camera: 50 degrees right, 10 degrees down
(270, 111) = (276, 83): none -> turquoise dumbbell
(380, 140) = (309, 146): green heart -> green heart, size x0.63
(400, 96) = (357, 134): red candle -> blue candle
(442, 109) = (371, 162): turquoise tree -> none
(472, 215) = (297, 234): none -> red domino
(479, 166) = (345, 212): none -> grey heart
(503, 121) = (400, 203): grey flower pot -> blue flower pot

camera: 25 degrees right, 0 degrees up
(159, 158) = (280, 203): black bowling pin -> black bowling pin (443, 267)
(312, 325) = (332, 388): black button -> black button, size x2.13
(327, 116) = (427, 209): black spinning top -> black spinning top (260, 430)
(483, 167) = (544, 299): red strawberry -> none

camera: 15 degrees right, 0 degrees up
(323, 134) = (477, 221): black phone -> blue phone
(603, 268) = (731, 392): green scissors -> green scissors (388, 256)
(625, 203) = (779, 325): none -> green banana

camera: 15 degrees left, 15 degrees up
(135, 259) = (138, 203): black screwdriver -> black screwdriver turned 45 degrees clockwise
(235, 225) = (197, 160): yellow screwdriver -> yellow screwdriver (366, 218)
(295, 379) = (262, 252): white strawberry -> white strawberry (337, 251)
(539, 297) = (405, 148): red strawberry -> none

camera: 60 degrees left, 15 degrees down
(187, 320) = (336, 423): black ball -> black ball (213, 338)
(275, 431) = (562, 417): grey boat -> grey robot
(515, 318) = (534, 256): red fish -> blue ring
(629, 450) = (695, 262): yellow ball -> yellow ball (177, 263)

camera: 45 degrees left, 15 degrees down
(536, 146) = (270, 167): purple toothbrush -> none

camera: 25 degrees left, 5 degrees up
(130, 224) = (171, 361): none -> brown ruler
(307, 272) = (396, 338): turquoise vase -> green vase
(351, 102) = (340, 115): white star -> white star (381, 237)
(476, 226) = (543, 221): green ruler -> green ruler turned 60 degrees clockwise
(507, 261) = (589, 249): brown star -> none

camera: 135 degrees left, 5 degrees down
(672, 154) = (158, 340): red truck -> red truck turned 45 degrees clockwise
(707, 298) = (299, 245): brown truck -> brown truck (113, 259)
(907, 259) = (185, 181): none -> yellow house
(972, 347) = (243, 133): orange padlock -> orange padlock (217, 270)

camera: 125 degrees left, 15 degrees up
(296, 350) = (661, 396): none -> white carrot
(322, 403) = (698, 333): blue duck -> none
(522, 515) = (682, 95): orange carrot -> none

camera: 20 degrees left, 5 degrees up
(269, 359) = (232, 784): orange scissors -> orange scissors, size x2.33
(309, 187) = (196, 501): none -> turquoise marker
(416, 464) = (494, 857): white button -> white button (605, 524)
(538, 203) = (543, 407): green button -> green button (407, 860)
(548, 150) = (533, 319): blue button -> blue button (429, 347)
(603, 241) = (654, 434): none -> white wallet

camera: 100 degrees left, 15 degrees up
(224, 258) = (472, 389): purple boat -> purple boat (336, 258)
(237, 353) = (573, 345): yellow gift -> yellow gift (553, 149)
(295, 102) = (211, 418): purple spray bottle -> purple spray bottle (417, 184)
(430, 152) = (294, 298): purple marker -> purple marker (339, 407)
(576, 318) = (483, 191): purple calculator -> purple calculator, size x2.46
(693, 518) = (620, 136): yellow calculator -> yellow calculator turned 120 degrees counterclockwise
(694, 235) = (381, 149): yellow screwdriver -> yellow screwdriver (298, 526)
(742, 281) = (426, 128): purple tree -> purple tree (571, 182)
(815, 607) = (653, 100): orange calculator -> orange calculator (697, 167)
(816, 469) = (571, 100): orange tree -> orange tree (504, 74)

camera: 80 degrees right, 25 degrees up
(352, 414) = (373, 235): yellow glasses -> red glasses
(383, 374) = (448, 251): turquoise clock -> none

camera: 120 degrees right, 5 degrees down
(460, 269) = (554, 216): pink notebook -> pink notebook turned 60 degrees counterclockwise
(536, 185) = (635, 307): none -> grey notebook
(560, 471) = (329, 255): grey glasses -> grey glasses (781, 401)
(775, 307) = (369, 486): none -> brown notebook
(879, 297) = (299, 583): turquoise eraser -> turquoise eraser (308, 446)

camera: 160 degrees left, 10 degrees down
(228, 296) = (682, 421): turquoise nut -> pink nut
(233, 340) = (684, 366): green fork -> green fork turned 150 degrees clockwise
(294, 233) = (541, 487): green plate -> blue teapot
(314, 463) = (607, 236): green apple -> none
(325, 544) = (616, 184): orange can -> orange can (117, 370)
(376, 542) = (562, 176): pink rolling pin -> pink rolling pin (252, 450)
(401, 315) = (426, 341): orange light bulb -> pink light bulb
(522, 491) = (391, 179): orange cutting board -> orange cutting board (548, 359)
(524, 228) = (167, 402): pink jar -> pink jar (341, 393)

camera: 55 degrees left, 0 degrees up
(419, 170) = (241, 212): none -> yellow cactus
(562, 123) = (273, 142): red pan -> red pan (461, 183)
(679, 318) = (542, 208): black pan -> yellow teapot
■ ■ ■
■ **Required work**
Copy out every line of the records that the string "left" appears in.

■ **Result of this task**
camera: 15 degrees left, 15 degrees up
camera: 60 degrees left, 15 degrees down
camera: 45 degrees left, 15 degrees down
camera: 25 degrees left, 5 degrees up
camera: 135 degrees left, 5 degrees down
camera: 125 degrees left, 15 degrees up
camera: 20 degrees left, 5 degrees up
camera: 100 degrees left, 15 degrees up
camera: 160 degrees left, 10 degrees down
camera: 55 degrees left, 0 degrees up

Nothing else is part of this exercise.